_Task prompt_: If a line of the data below contains the string "plus", copy it into your answer.
::: Given data
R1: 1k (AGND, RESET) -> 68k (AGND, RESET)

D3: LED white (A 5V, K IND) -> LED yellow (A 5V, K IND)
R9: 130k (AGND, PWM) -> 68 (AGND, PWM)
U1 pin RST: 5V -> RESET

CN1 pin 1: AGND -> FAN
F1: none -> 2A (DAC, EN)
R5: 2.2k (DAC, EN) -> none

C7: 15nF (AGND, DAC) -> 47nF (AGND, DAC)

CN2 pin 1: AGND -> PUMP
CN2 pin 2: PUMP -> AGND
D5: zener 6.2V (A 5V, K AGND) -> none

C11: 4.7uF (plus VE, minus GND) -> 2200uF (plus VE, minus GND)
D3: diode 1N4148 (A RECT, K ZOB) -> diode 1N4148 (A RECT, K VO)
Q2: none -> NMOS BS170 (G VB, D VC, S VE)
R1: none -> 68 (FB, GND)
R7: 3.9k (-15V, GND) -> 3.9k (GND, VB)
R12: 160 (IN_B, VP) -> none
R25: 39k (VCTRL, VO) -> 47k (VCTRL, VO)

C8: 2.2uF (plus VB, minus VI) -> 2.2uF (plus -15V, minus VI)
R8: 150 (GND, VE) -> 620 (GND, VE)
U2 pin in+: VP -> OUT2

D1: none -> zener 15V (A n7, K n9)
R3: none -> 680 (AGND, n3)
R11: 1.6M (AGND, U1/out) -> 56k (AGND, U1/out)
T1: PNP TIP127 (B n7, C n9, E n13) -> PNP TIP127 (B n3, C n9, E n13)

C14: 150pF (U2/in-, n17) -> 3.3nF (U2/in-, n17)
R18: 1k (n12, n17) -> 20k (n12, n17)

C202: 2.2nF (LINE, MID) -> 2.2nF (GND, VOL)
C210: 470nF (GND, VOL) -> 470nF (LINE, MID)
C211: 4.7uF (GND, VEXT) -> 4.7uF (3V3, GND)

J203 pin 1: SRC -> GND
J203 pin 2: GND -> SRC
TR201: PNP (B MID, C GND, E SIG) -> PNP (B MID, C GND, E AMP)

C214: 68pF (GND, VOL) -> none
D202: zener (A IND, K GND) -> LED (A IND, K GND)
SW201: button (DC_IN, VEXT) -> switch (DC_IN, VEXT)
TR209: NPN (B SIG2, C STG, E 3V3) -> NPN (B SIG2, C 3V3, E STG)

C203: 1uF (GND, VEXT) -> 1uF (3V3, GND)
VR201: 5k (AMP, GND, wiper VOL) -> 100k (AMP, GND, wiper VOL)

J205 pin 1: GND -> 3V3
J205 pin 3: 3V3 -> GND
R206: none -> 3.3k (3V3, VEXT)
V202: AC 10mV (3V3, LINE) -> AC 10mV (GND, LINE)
::::::
_Result_:
C11: 4.7uF (plus VE, minus GND) -> 2200uF (plus VE, minus GND)
C8: 2.2uF (plus VB, minus VI) -> 2.2uF (plus -15V, minus VI)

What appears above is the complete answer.